» **EXERCISE DETAILS**
All of the entries below need repeating exactly, apart from their images.

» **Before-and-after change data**
┏━━
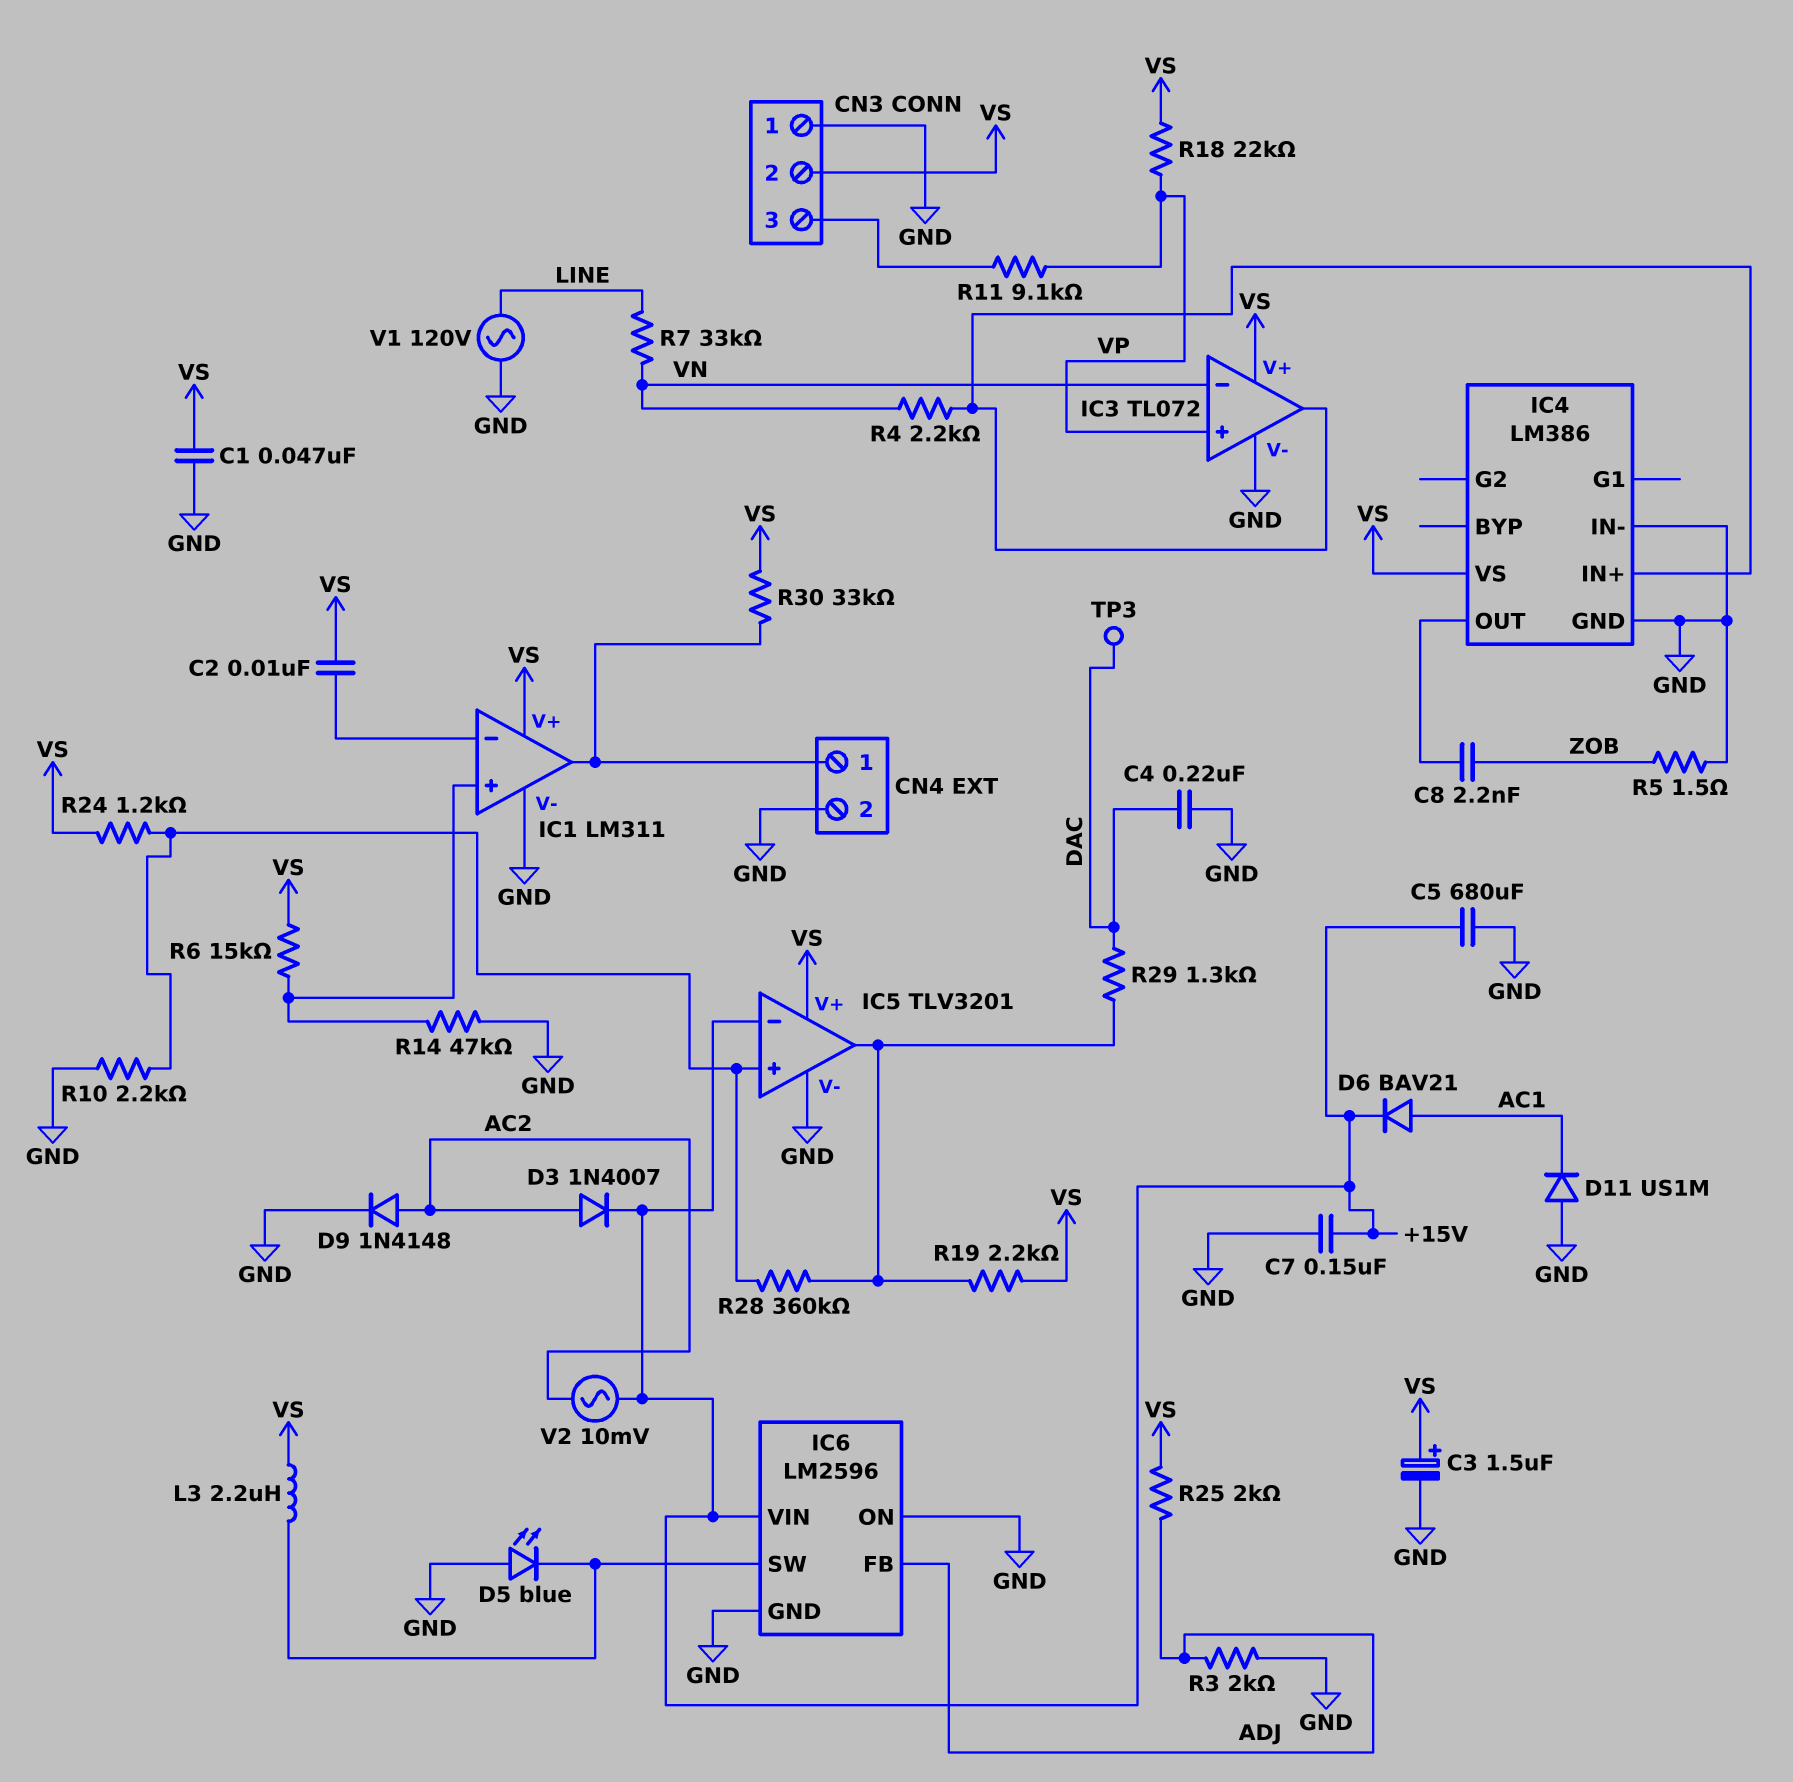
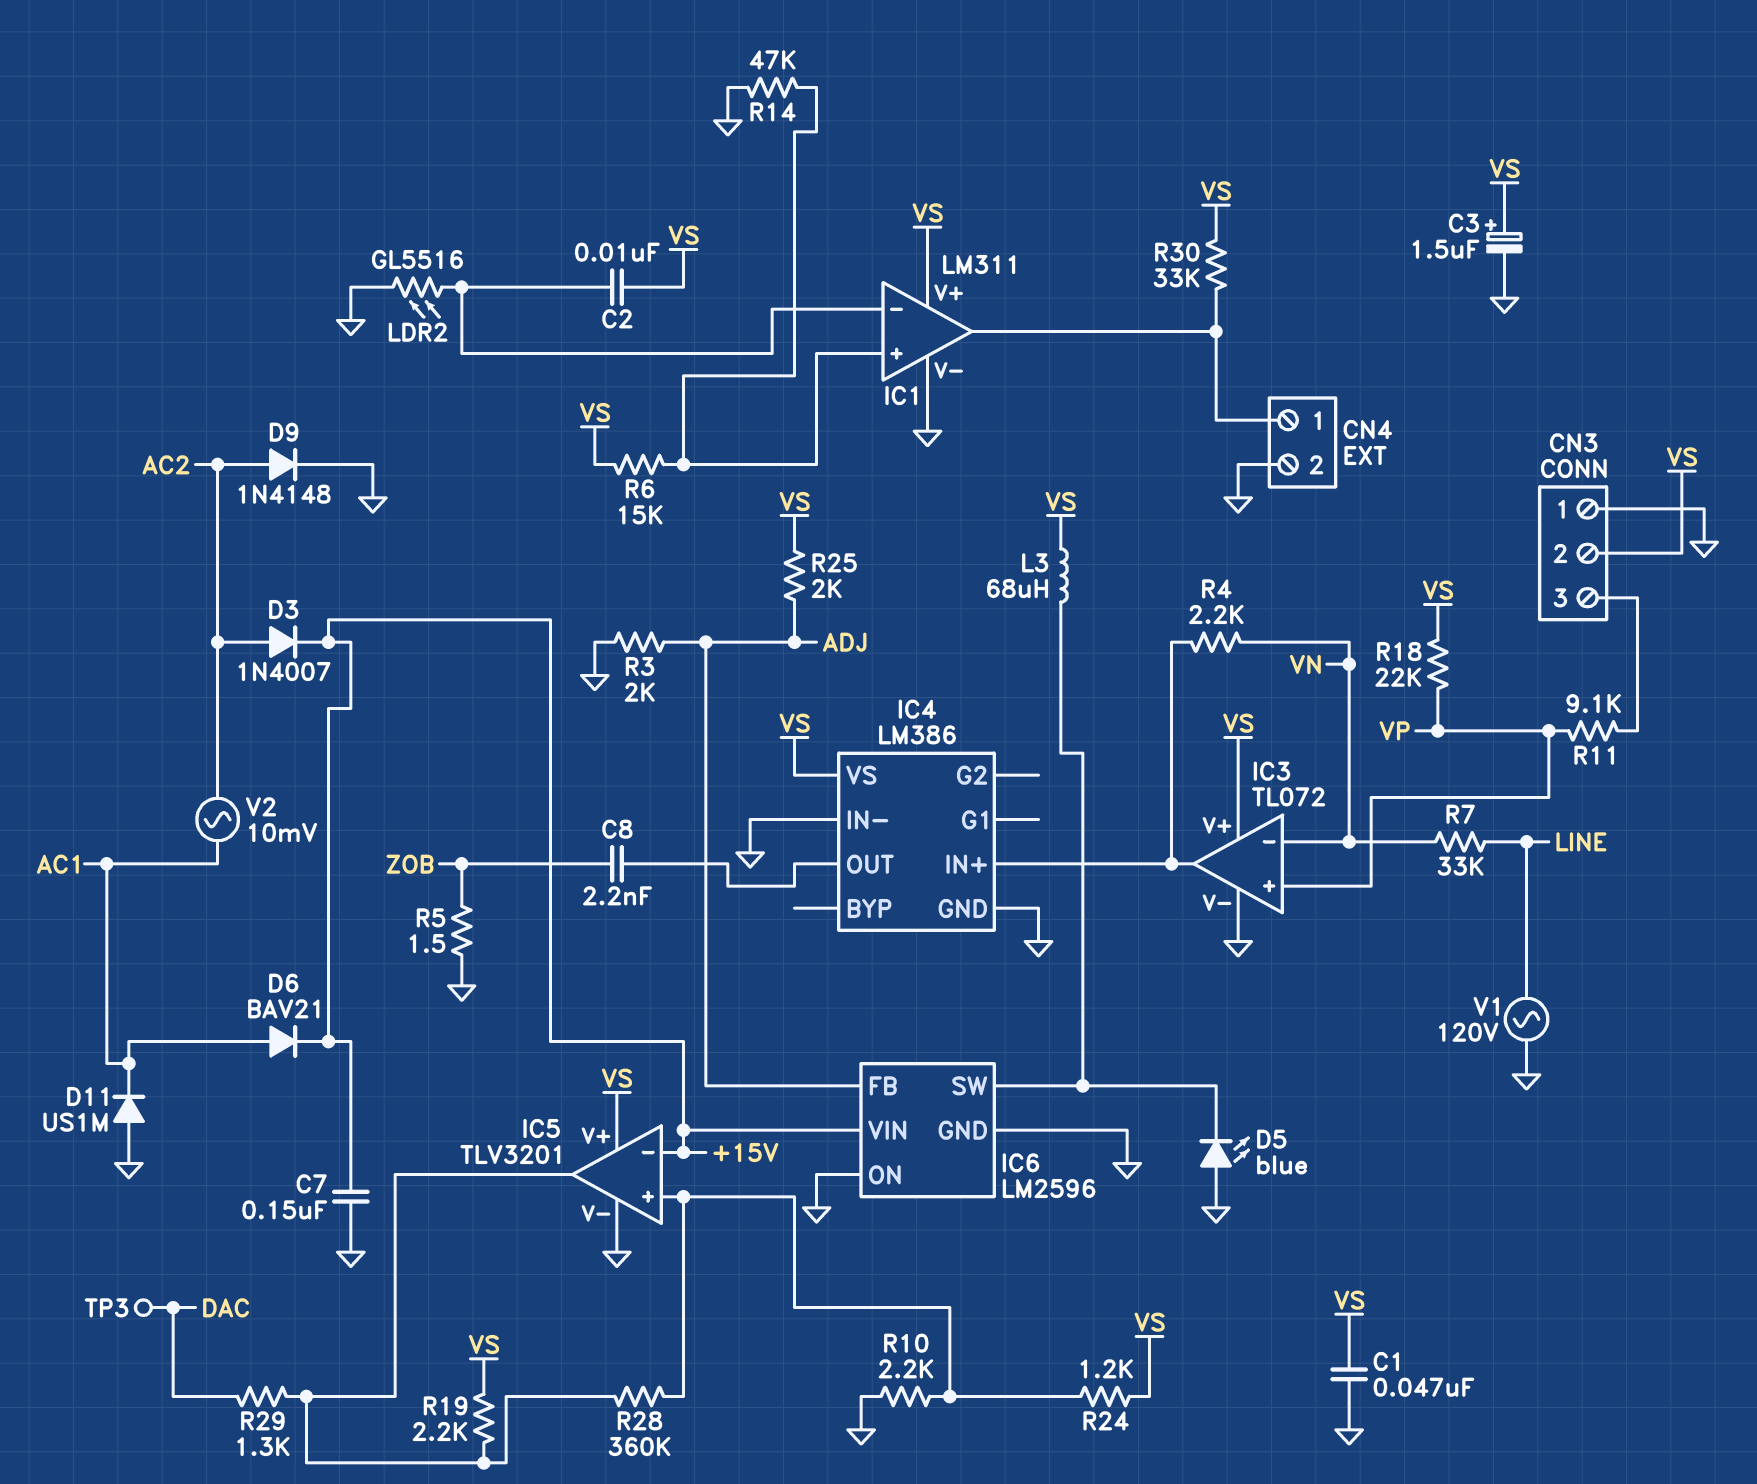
C4: 220nF (DAC, GND) -> none
C5: 680uF (+15V, GND) -> none
L3: 2.2uH (IC6/SW, VS) -> 68uH (IC6/SW, VS)
LDR2: none -> GL5516 (GND, IC1/in-)
V2: AC 10mV (+15V, AC2) -> AC 10mV (AC1, AC2)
┗━━
» **TASK SOLUTION**
C4: 220nF (DAC, GND) -> none
C5: 680uF (+15V, GND) -> none
L3: 2.2uH (IC6/SW, VS) -> 68uH (IC6/SW, VS)
LDR2: none -> GL5516 (GND, IC1/in-)
V2: AC 10mV (+15V, AC2) -> AC 10mV (AC1, AC2)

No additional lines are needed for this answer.